WRITTEN TASK:
Arrange every entry below as a numbered list, leaving out any blank lines.

(Stored data)
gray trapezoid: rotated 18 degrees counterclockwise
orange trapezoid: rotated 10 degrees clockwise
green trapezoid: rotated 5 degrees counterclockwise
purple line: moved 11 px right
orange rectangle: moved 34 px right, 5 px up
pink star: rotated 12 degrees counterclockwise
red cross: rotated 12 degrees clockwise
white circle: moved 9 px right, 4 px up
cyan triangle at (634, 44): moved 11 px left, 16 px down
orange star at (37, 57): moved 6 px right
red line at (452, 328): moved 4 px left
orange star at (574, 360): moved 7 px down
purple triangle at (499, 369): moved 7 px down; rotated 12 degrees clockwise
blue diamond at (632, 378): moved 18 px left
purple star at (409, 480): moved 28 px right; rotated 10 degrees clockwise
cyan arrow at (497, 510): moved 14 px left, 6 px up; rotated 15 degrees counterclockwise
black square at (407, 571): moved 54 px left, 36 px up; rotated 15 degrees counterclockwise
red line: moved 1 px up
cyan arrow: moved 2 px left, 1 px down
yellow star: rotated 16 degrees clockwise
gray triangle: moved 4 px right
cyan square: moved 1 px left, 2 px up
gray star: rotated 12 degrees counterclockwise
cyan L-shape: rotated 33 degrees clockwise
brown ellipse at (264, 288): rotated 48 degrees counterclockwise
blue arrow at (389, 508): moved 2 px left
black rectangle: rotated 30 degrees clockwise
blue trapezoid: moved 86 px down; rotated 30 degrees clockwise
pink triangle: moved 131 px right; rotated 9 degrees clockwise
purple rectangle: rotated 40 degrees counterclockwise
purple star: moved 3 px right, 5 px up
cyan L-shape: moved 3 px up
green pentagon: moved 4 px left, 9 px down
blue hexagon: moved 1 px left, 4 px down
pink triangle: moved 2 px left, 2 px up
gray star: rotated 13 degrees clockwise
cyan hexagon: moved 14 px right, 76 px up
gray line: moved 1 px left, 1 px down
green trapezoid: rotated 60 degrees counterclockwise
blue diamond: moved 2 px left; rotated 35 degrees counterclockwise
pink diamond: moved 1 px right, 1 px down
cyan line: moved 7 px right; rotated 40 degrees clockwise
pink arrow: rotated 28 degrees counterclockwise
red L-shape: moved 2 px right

CORRECT RESPONSE:
1. gray trapezoid: rotated 18 degrees counterclockwise
2. orange trapezoid: rotated 10 degrees clockwise
3. green trapezoid: rotated 5 degrees counterclockwise
4. purple line: moved 11 px right
5. orange rectangle: moved 34 px right, 5 px up
6. pink star: rotated 12 degrees counterclockwise
7. red cross: rotated 12 degrees clockwise
8. white circle: moved 9 px right, 4 px up
9. cyan triangle at (634, 44): moved 11 px left, 16 px down
10. orange star at (37, 57): moved 6 px right
11. red line at (452, 328): moved 4 px left
12. orange star at (574, 360): moved 7 px down
13. purple triangle at (499, 369): moved 7 px down; rotated 12 degrees clockwise
14. blue diamond at (632, 378): moved 18 px left
15. purple star at (409, 480): moved 28 px right; rotated 10 degrees clockwise
16. cyan arrow at (497, 510): moved 14 px left, 6 px up; rotated 15 degrees counterclockwise
17. black square at (407, 571): moved 54 px left, 36 px up; rotated 15 degrees counterclockwise
18. red line: moved 1 px up
19. cyan arrow: moved 2 px left, 1 px down
20. yellow star: rotated 16 degrees clockwise
21. gray triangle: moved 4 px right
22. cyan square: moved 1 px left, 2 px up
23. gray star: rotated 12 degrees counterclockwise
24. cyan L-shape: rotated 33 degrees clockwise
25. brown ellipse at (264, 288): rotated 48 degrees counterclockwise
26. blue arrow at (389, 508): moved 2 px left
27. black rectangle: rotated 30 degrees clockwise
28. blue trapezoid: moved 86 px down; rotated 30 degrees clockwise
29. pink triangle: moved 131 px right; rotated 9 degrees clockwise
30. purple rectangle: rotated 40 degrees counterclockwise
31. purple star: moved 3 px right, 5 px up
32. cyan L-shape: moved 3 px up
33. green pentagon: moved 4 px left, 9 px down
34. blue hexagon: moved 1 px left, 4 px down
35. pink triangle: moved 2 px left, 2 px up
36. gray star: rotated 13 degrees clockwise
37. cyan hexagon: moved 14 px right, 76 px up
38. gray line: moved 1 px left, 1 px down
39. green trapezoid: rotated 60 degrees counterclockwise
40. blue diamond: moved 2 px left; rotated 35 degrees counterclockwise
41. pink diamond: moved 1 px right, 1 px down
42. cyan line: moved 7 px right; rotated 40 degrees clockwise
43. pink arrow: rotated 28 degrees counterclockwise
44. red L-shape: moved 2 px right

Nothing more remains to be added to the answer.